Segment Start: Recorded information

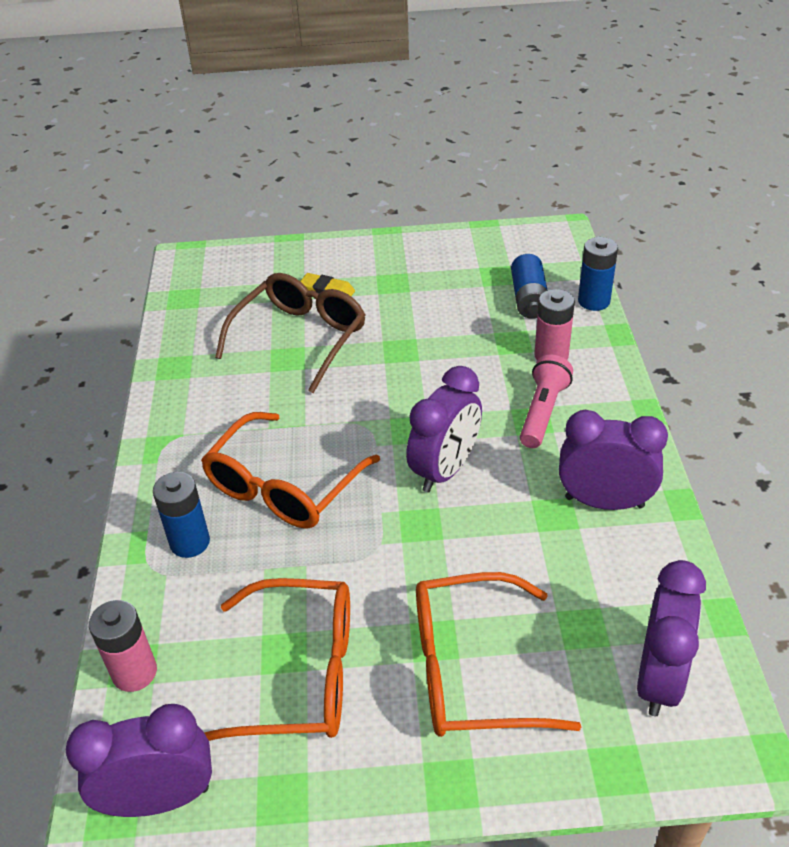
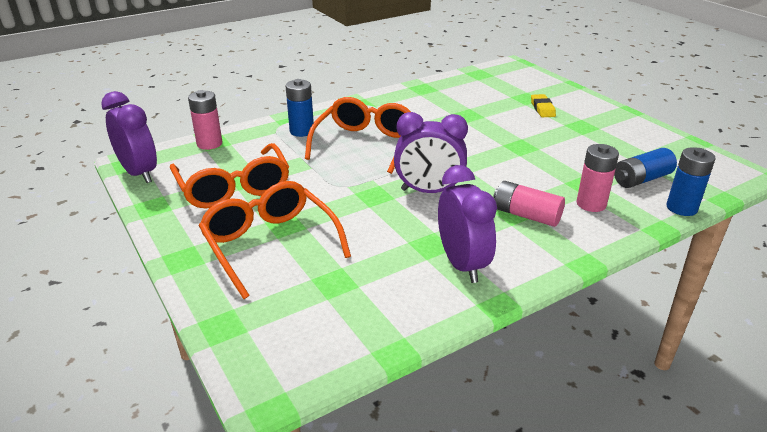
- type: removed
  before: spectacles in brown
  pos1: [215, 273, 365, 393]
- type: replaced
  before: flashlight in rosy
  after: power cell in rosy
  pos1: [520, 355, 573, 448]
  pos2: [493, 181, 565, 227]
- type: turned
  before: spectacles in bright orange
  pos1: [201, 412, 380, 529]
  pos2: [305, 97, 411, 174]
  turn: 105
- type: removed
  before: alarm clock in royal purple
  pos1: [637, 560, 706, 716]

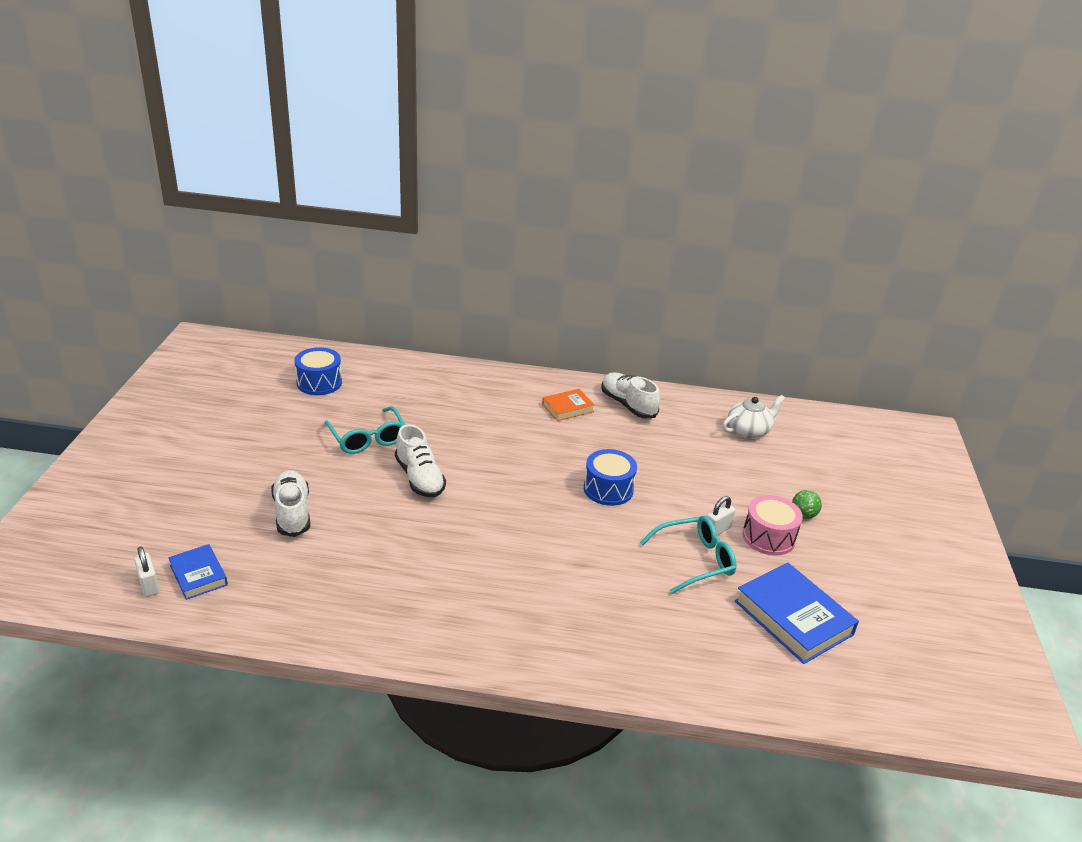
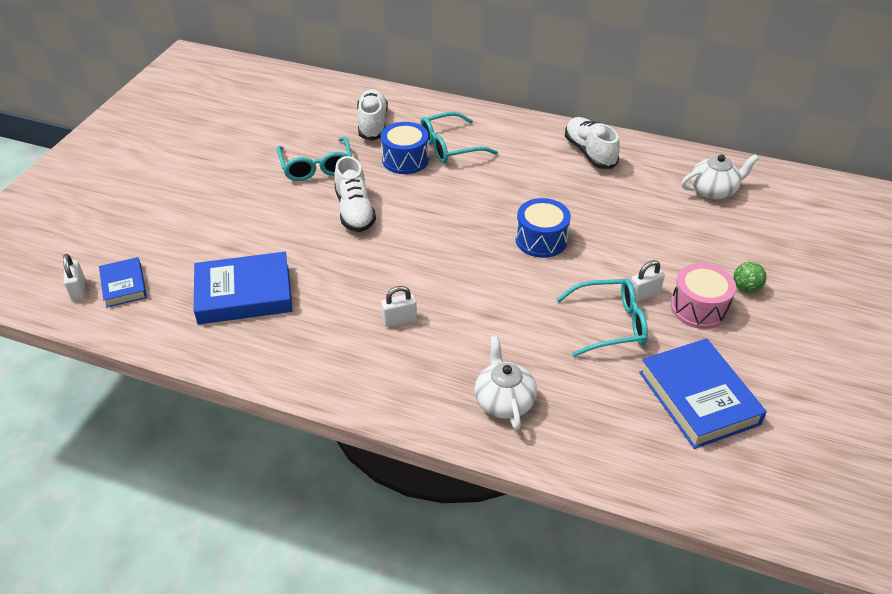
- type: moved
  before: snare drum in cobalt
  pos1: [294, 347, 342, 395]
  pos2: [381, 122, 429, 174]
- type: removed
  before: hardback in bright orange
  pos1: [542, 389, 595, 421]
- type: moved
  before: lace-up shoe in white
  pos1: [271, 470, 310, 537]
  pos2: [357, 89, 388, 141]
- type: added
  after: spectacles in aqua
  pos2: [420, 112, 498, 163]
- type: added
  after: hardback in cobalt
  pos2: [194, 252, 292, 325]
- type: added
  after: small lock in white
  pos2: [381, 286, 417, 327]
- type: added
  after: china teapot in white
  pos2: [474, 336, 537, 430]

Segment End: Recorded information

§ **Required work**
For the word "rosy", tally the lines above that hold it and answer with the number alone.

§ **Answer below**
2